# Problem description
For this exercise, output the entries below exactly from the line that holds "RGB pin R: none -> D9" to the line that holds "SD2 pin MISO: D12 -> A4", both ends included. No pictures belong in the copy.

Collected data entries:
+ + +

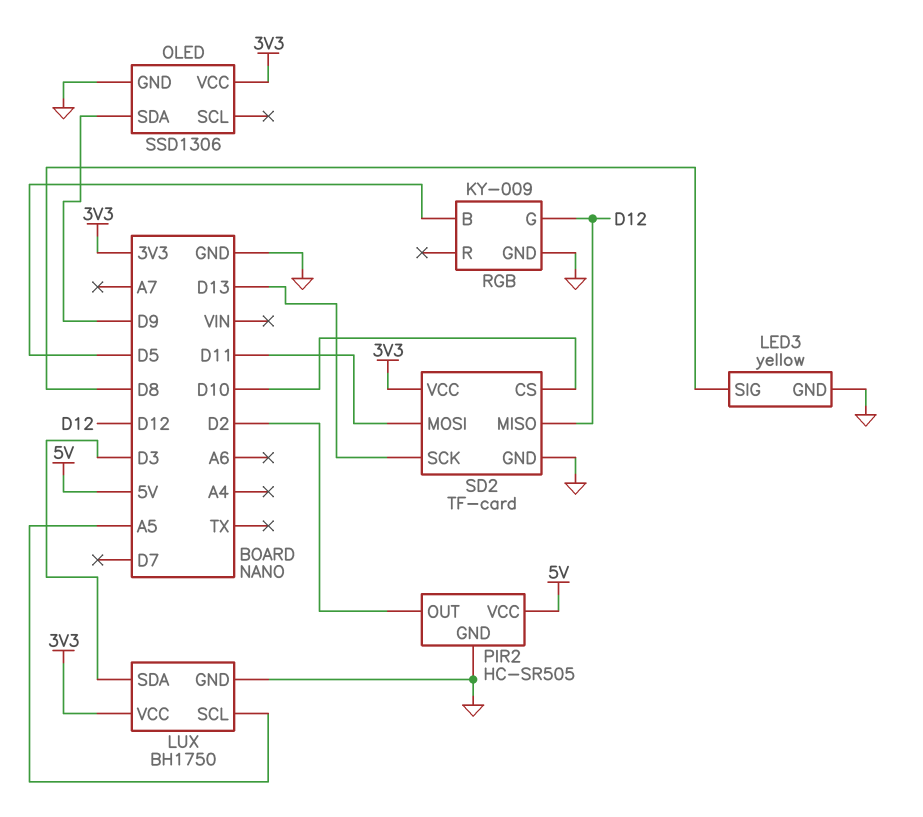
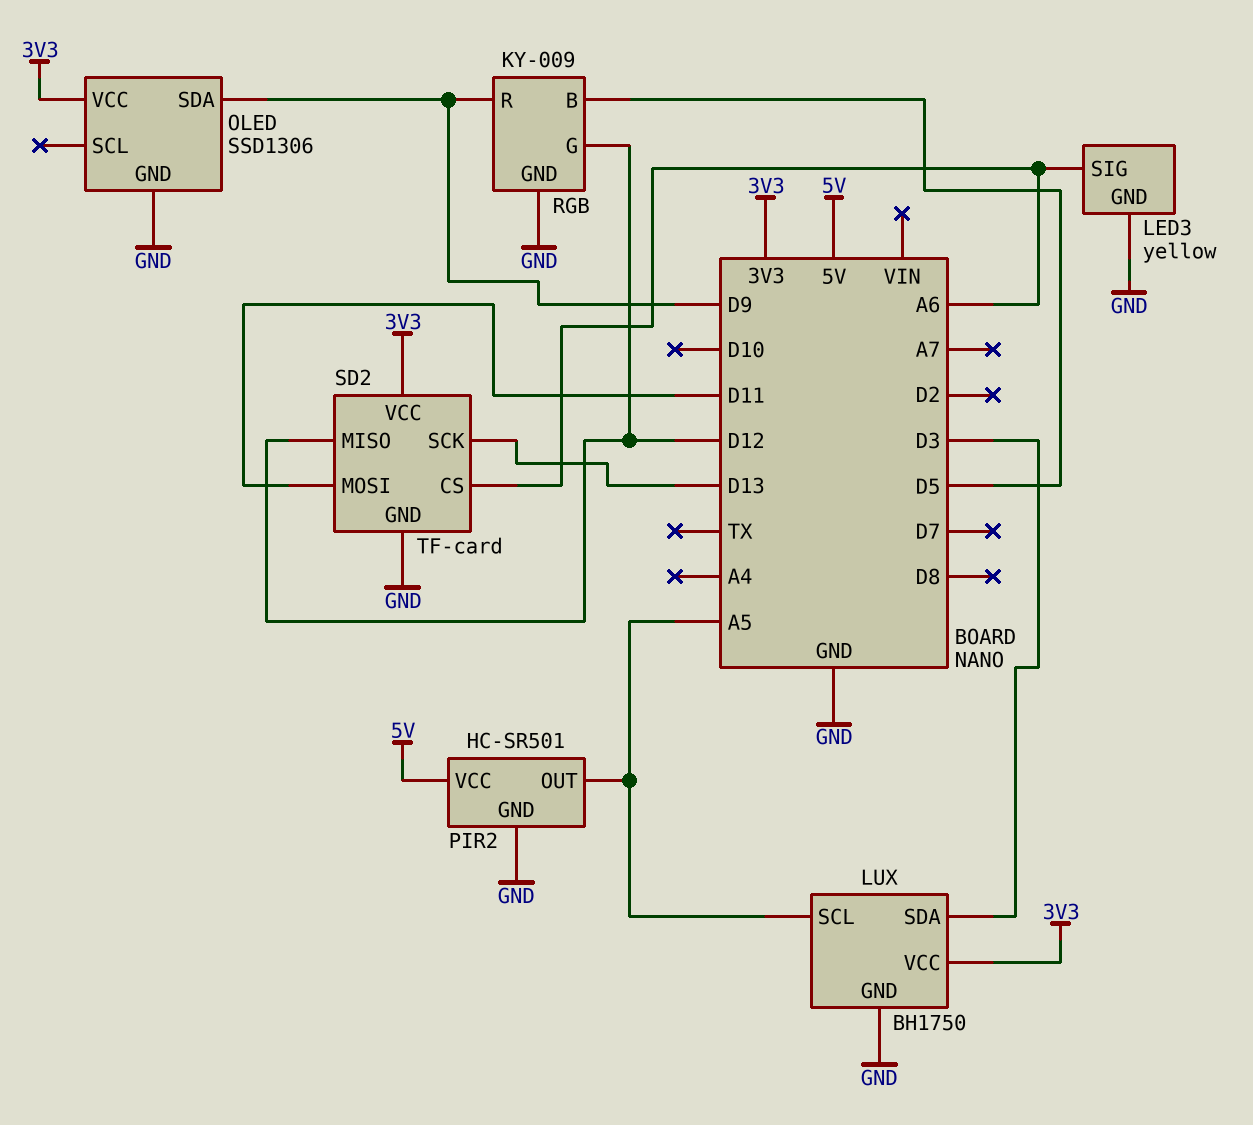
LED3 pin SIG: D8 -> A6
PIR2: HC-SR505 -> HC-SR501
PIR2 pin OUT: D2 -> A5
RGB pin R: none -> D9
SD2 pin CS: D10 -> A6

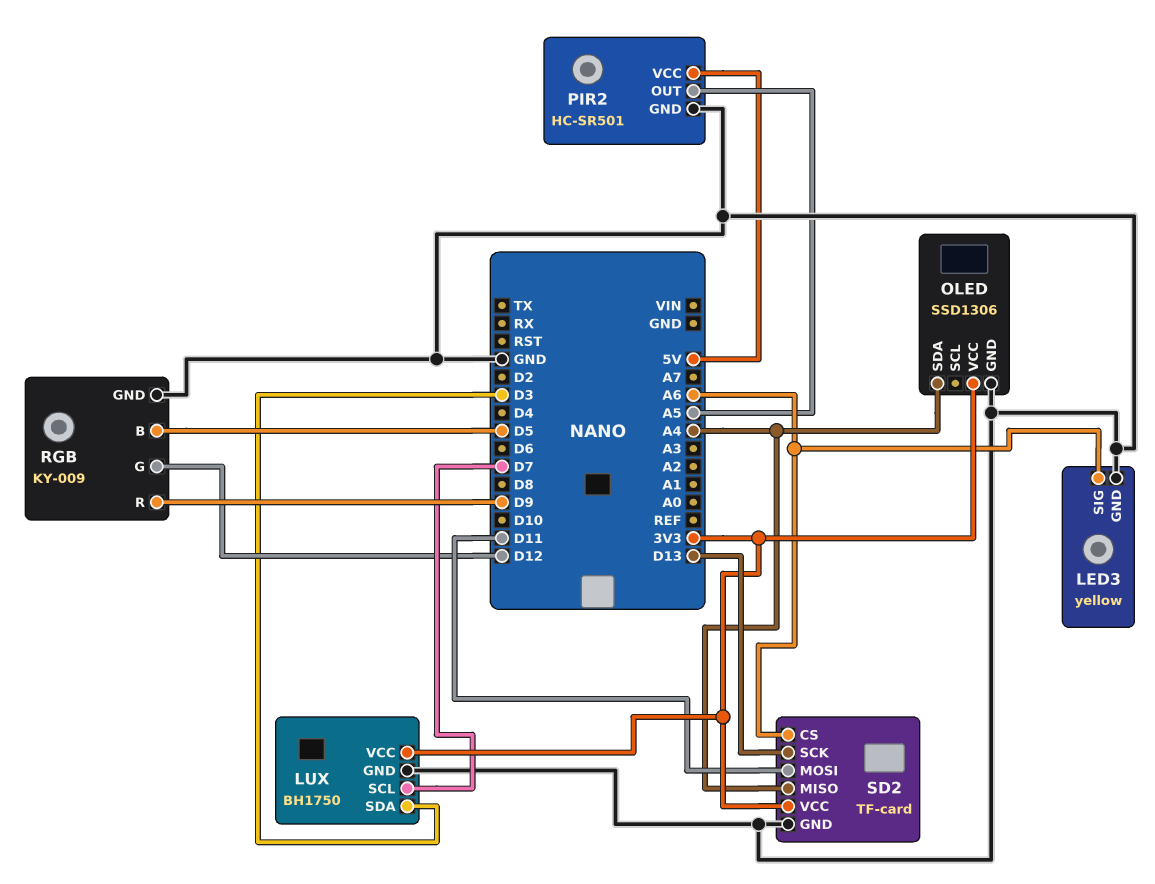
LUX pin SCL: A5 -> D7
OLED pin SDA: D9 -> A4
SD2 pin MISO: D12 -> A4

+ + +

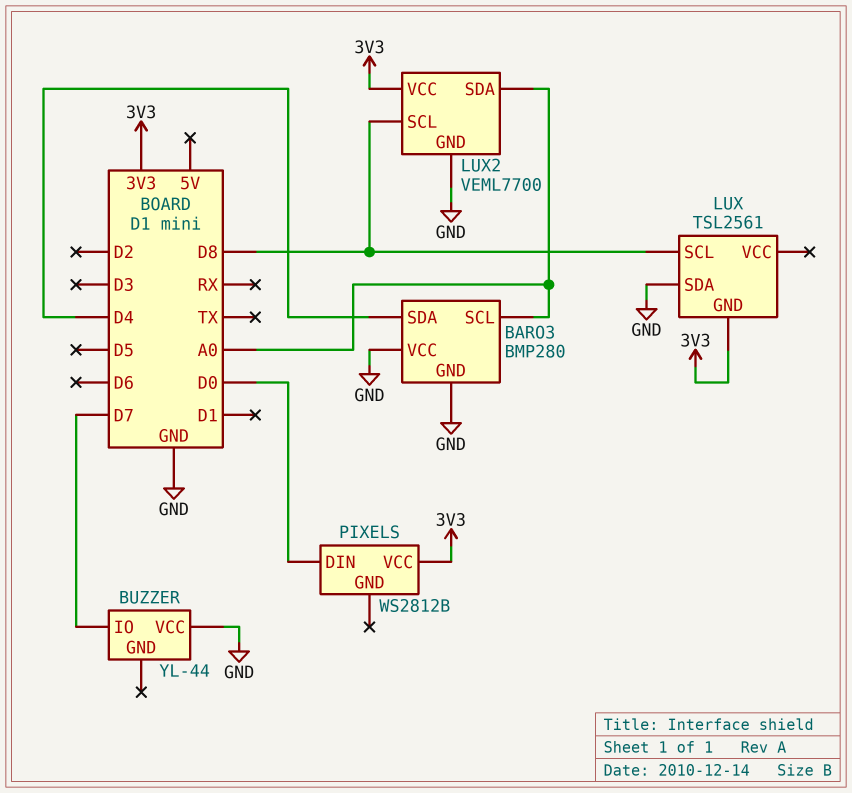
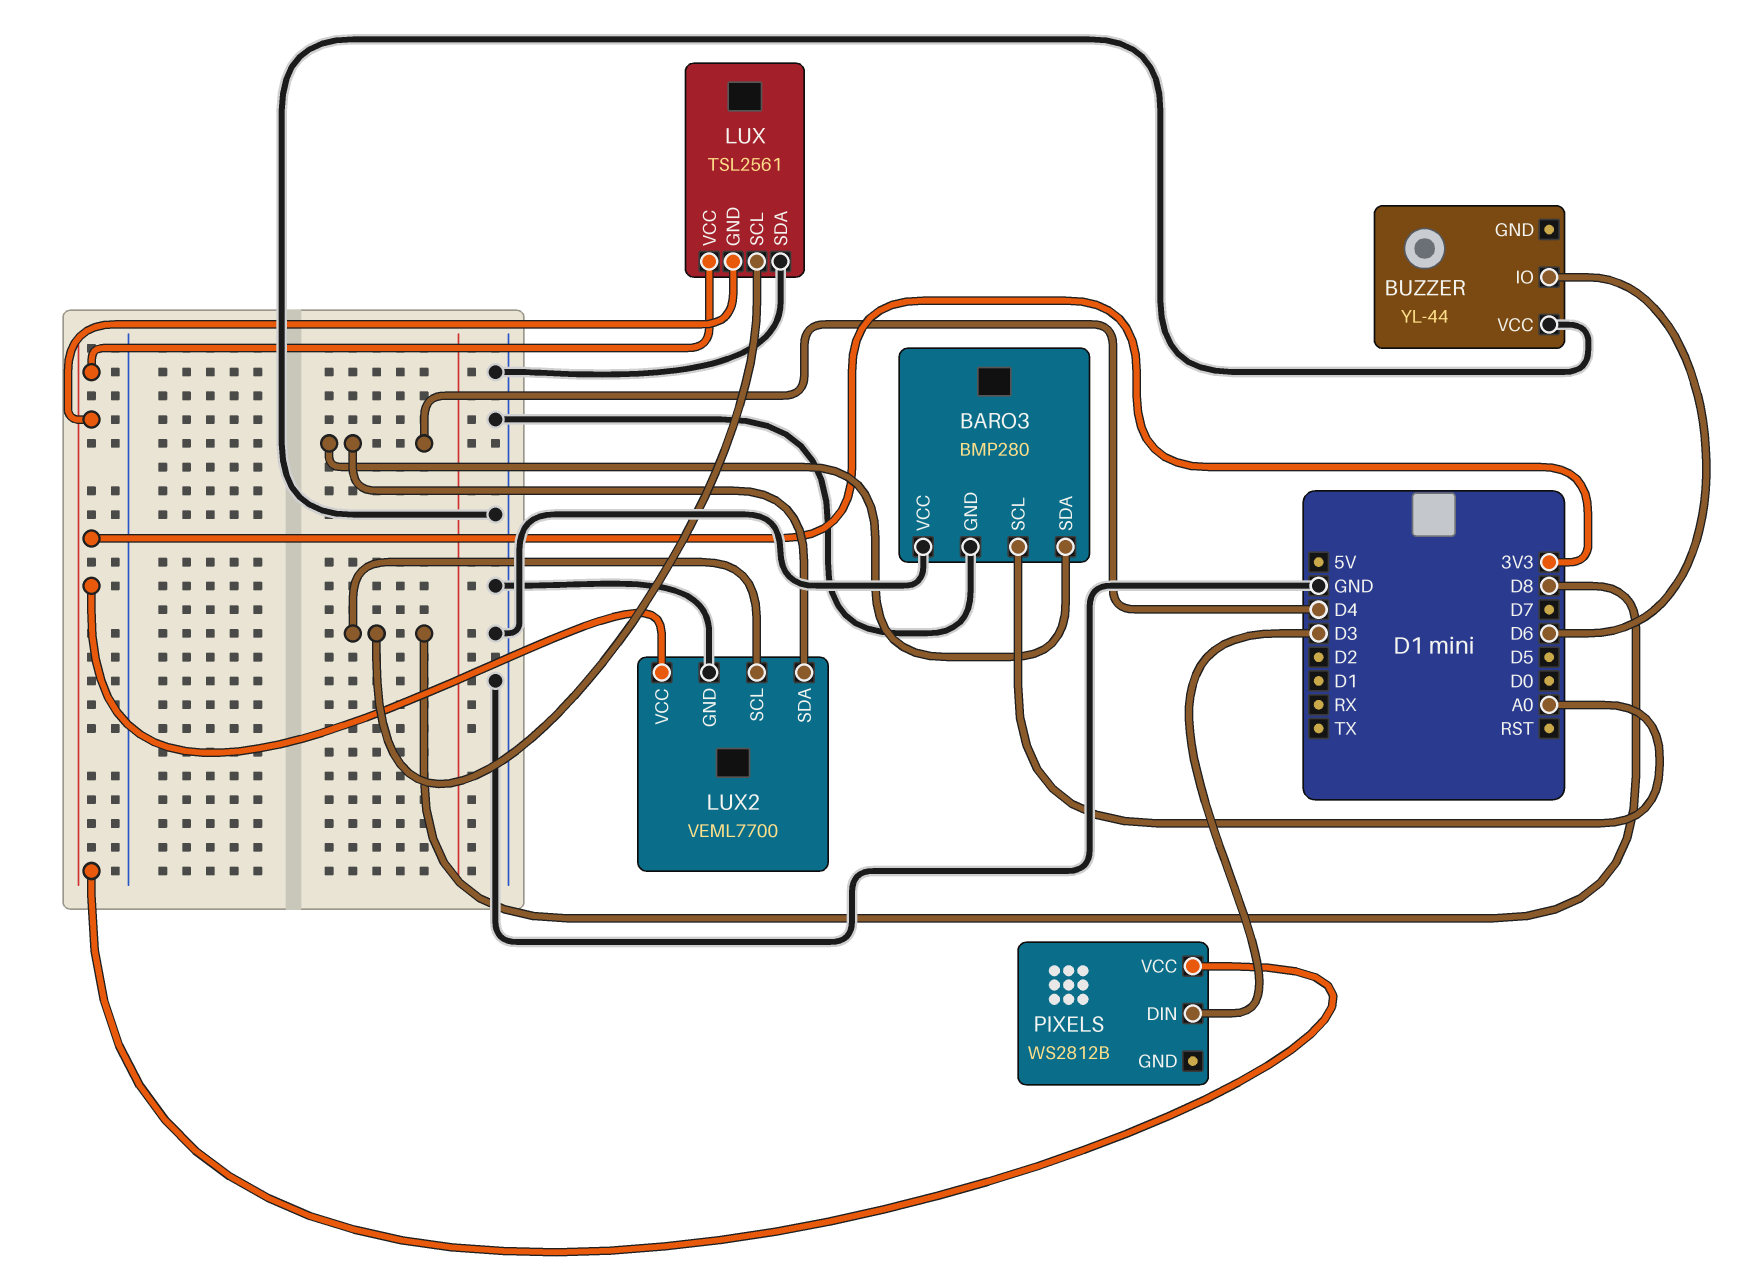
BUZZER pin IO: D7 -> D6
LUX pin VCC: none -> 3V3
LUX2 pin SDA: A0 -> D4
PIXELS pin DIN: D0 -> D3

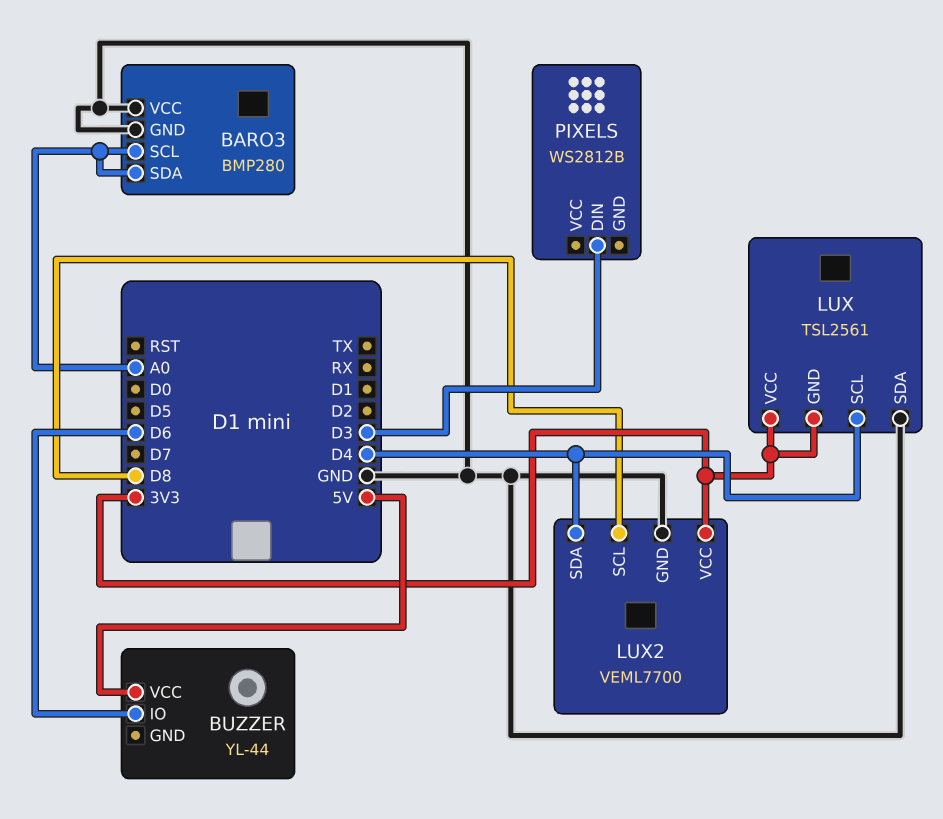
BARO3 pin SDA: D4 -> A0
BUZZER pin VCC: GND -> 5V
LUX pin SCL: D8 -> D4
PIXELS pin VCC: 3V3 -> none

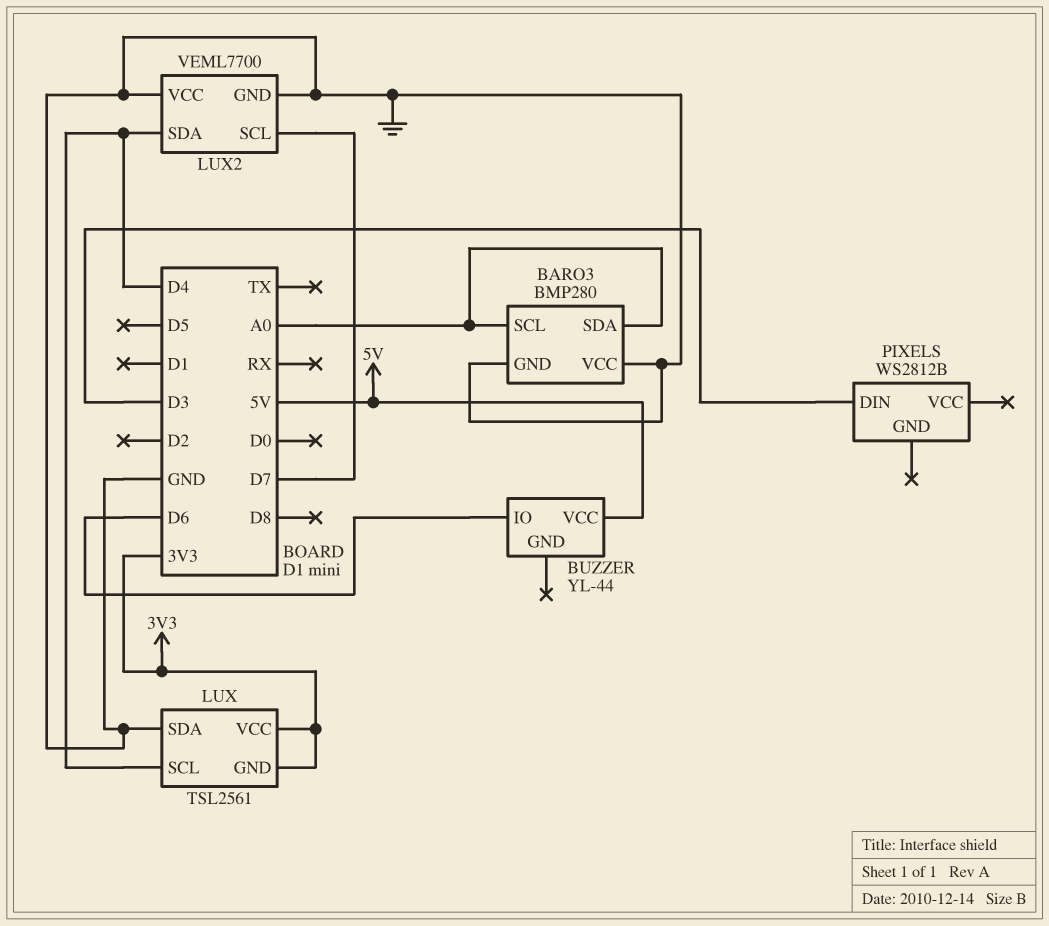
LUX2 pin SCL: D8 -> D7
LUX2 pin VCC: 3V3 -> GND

+ + +

# Expected answer
RGB pin R: none -> D9
SD2 pin CS: D10 -> A6

LUX pin SCL: A5 -> D7
OLED pin SDA: D9 -> A4
SD2 pin MISO: D12 -> A4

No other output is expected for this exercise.